----- Working data
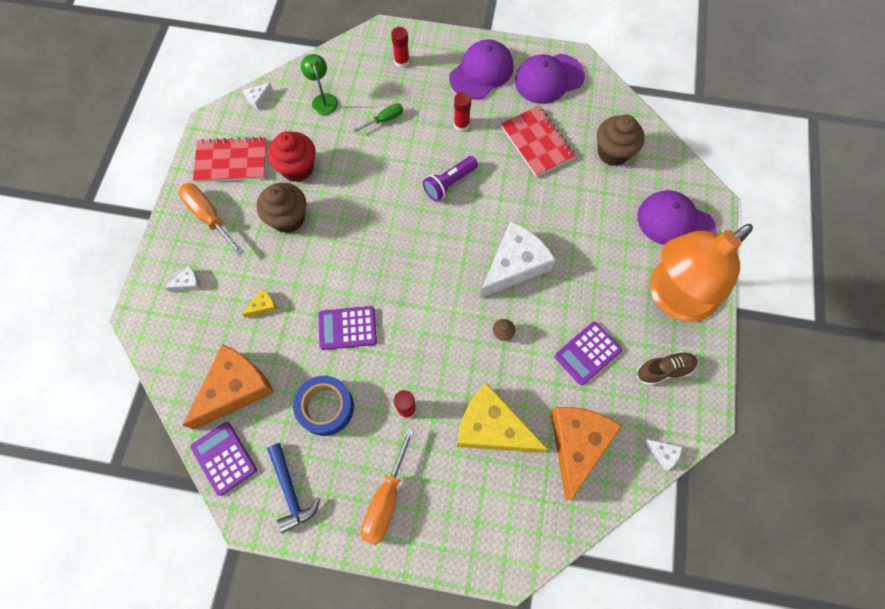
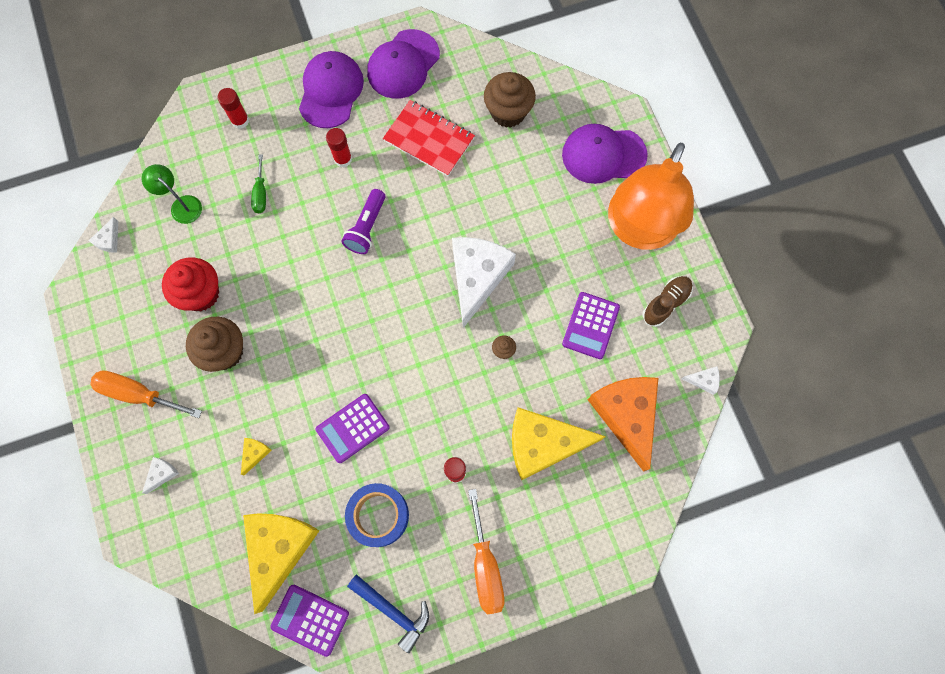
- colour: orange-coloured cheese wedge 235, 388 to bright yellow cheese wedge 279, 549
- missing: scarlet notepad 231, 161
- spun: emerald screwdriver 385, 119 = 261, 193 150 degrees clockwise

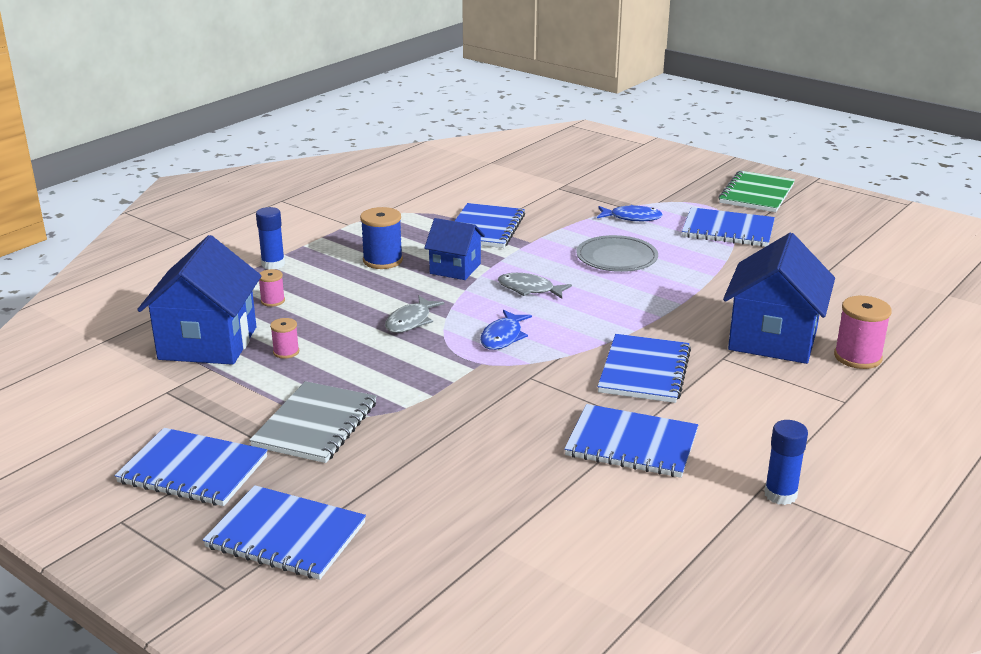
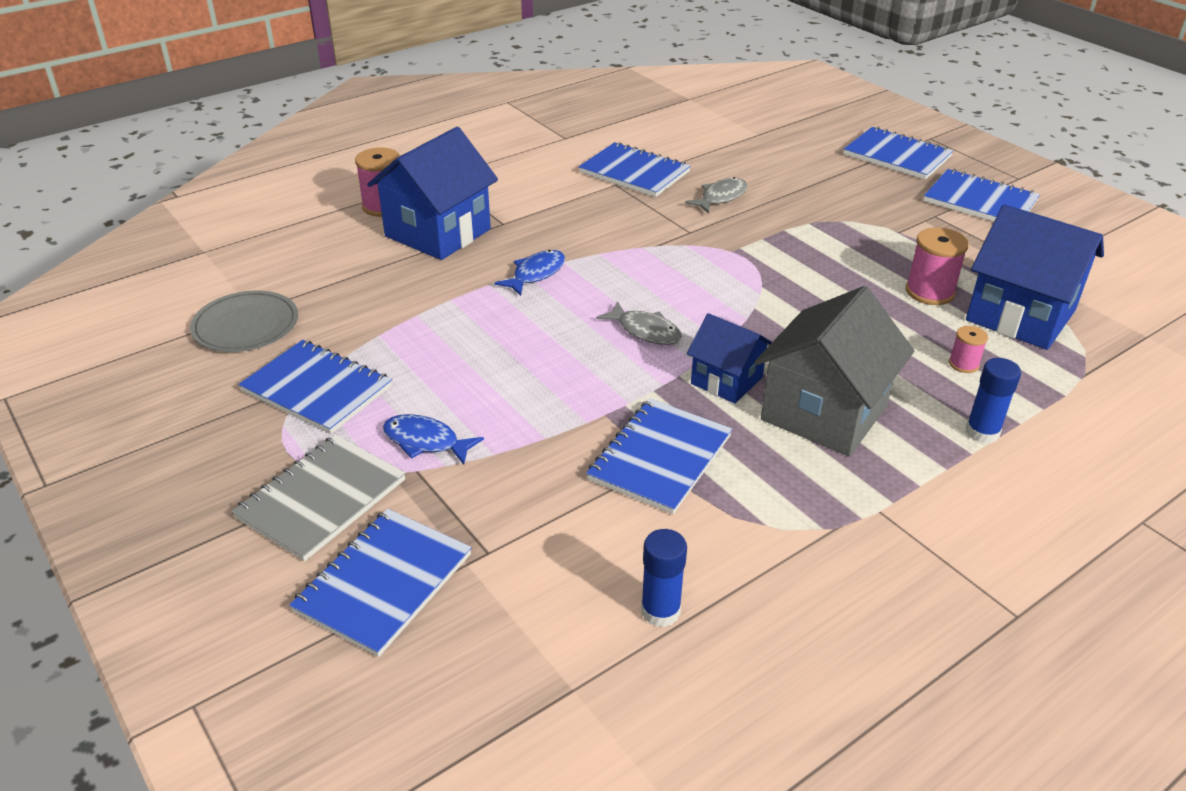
- spun: cobalt toy house 208, 343 = 1020, 315 75 degrees counterclockwise
- relocated: gray notepad 315, 425 to 321, 499
- size: pink spool 286, 352 = 929, 292 x1.78
- exchanged: cobalt spool 382, 260 to gray toy house 824, 413
- relocated: gray fish 410, 321 to 721, 197
- relocated: cobalt fish 503, 337 to 536, 274
- relocated: gray plate 616, 257 to 246, 325
- relocated: cobalt notepad 644, 371 to 383, 583
- missing: emerald notepad 756, 194
- relocated: cobalt stick of glue 780, 495 to 660, 611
----------
### Your instructions
The pictures are to be omitted, and the rest of the listing is to be transcribed exactly.

### Your response
- colour: orange-coloured cheese wedge 235, 388 to bright yellow cheese wedge 279, 549
- missing: scarlet notepad 231, 161
- spun: emerald screwdriver 385, 119 = 261, 193 150 degrees clockwise

- spun: cobalt toy house 208, 343 = 1020, 315 75 degrees counterclockwise
- relocated: gray notepad 315, 425 to 321, 499
- size: pink spool 286, 352 = 929, 292 x1.78
- exchanged: cobalt spool 382, 260 to gray toy house 824, 413
- relocated: gray fish 410, 321 to 721, 197
- relocated: cobalt fish 503, 337 to 536, 274
- relocated: gray plate 616, 257 to 246, 325
- relocated: cobalt notepad 644, 371 to 383, 583
- missing: emerald notepad 756, 194
- relocated: cobalt stick of glue 780, 495 to 660, 611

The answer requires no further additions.